======== Supplied data

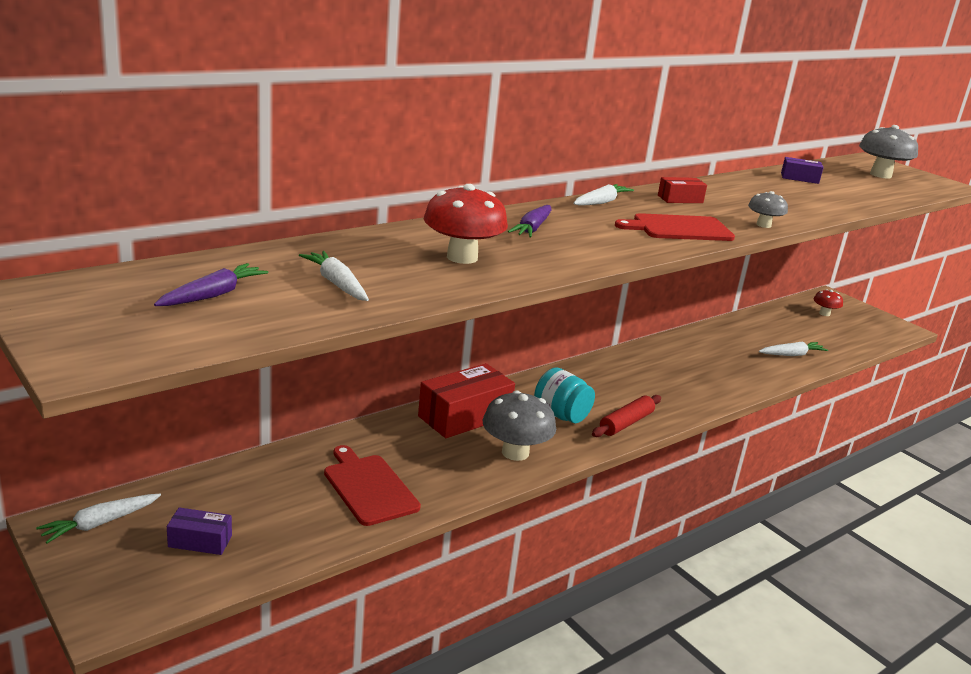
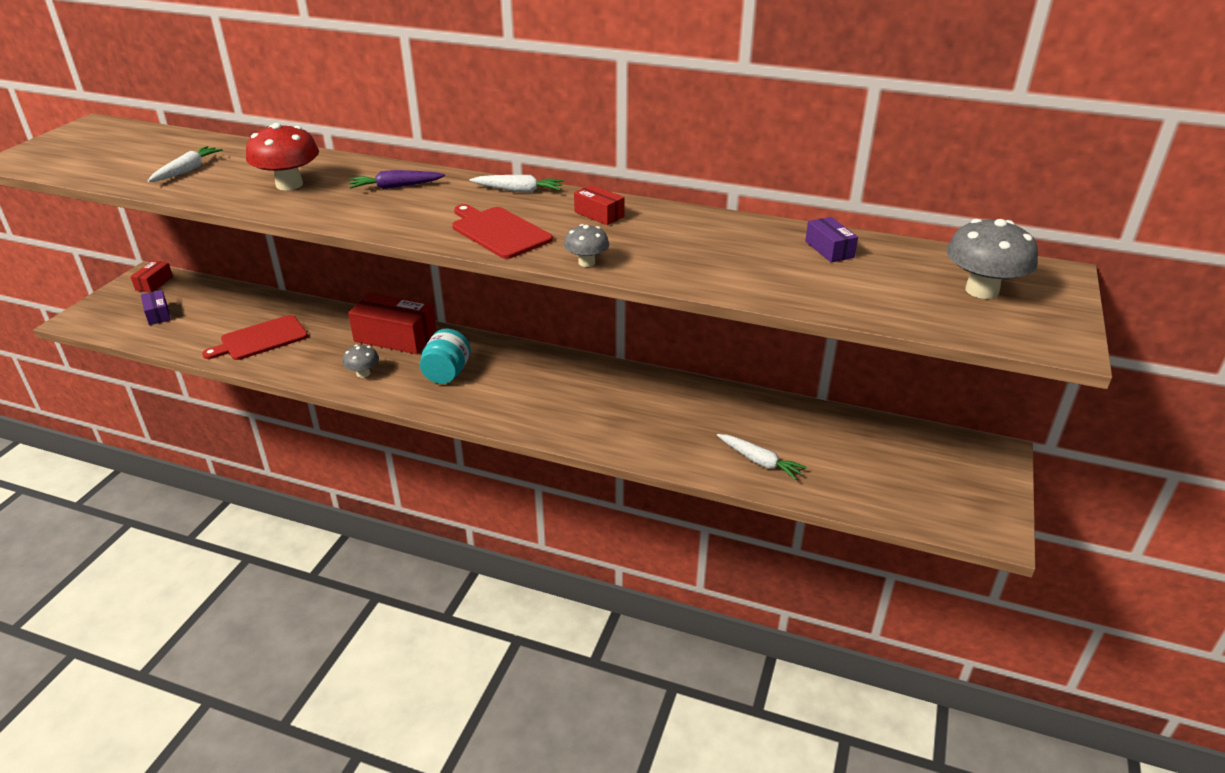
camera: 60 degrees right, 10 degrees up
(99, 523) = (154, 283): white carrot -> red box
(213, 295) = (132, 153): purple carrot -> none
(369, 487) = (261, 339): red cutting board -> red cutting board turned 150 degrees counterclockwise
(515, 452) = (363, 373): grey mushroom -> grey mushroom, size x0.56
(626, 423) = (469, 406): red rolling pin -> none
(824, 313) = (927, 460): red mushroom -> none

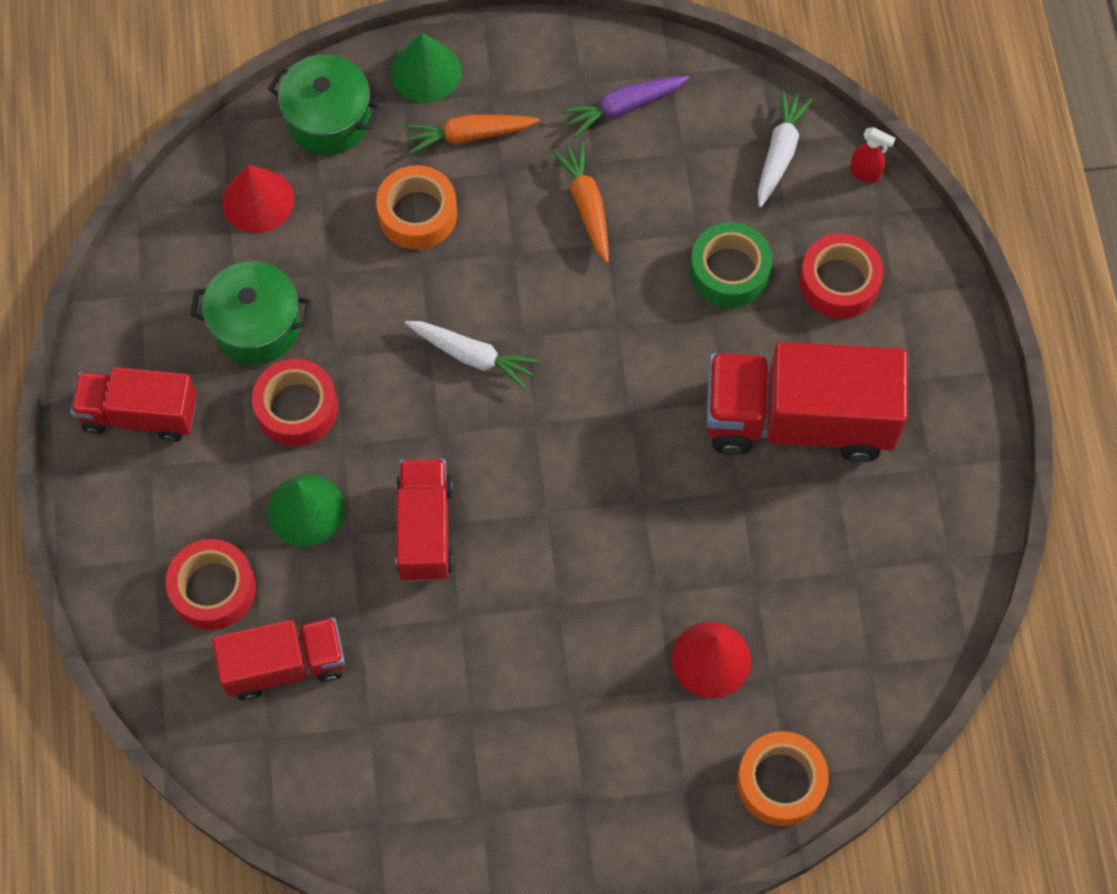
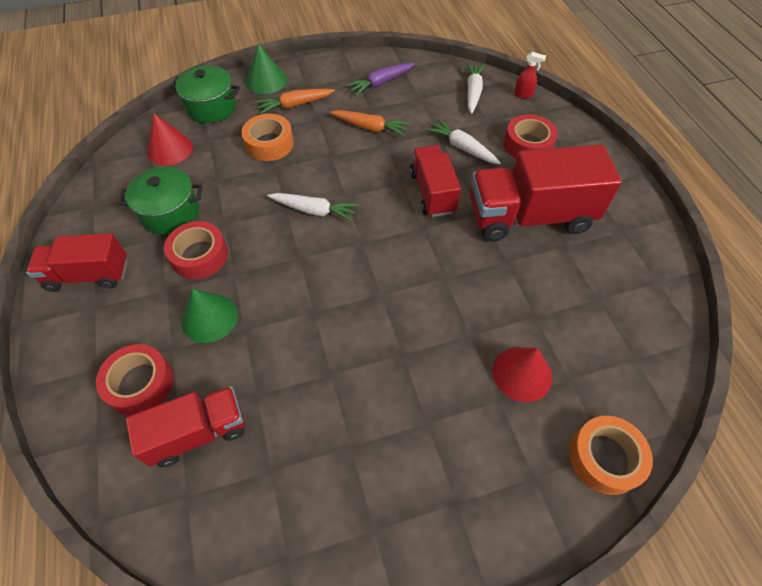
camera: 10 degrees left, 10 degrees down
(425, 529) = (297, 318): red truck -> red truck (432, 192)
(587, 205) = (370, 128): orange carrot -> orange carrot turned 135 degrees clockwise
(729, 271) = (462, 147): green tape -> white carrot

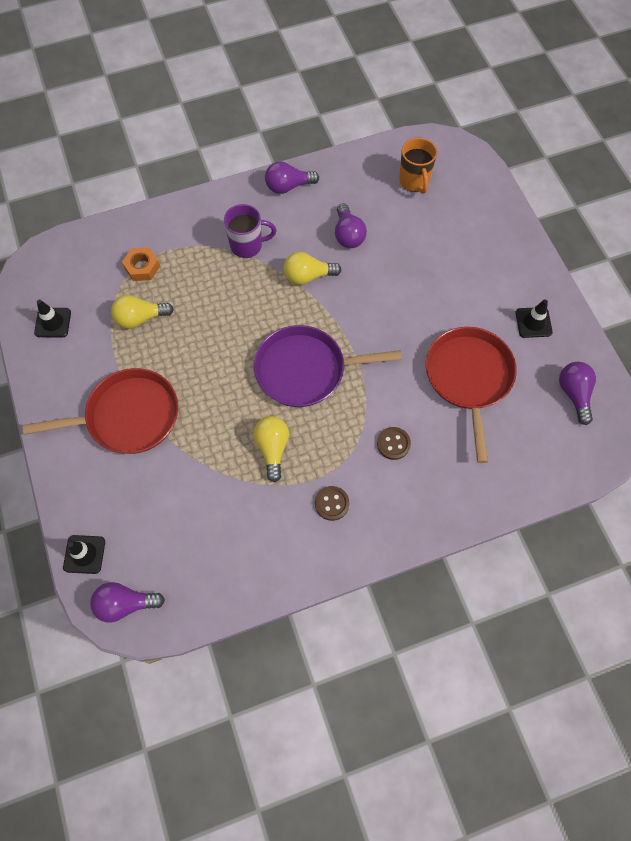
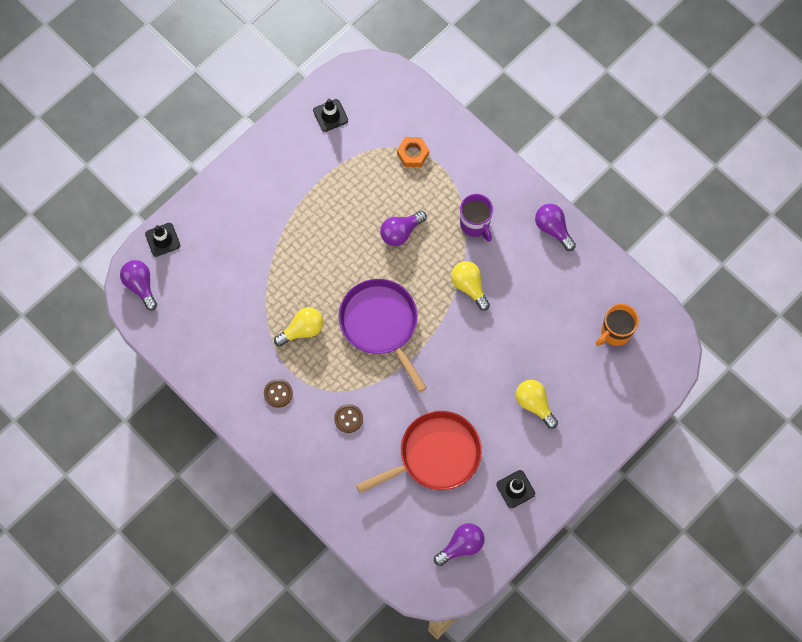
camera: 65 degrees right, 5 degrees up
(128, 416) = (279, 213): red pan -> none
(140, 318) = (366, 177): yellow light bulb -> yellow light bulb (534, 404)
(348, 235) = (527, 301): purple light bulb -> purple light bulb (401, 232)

================

The job here is to write out the records exactly, pictures excluded.

camera: 60 degrees right, 10 degrees up
(99, 523) = (154, 283): white carrot -> red box
(213, 295) = (132, 153): purple carrot -> none
(369, 487) = (261, 339): red cutting board -> red cutting board turned 150 degrees counterclockwise
(515, 452) = (363, 373): grey mushroom -> grey mushroom, size x0.56
(626, 423) = (469, 406): red rolling pin -> none
(824, 313) = (927, 460): red mushroom -> none

camera: 10 degrees left, 10 degrees down
(425, 529) = (297, 318): red truck -> red truck (432, 192)
(587, 205) = (370, 128): orange carrot -> orange carrot turned 135 degrees clockwise
(729, 271) = (462, 147): green tape -> white carrot

camera: 65 degrees right, 5 degrees up
(128, 416) = (279, 213): red pan -> none
(140, 318) = (366, 177): yellow light bulb -> yellow light bulb (534, 404)
(348, 235) = (527, 301): purple light bulb -> purple light bulb (401, 232)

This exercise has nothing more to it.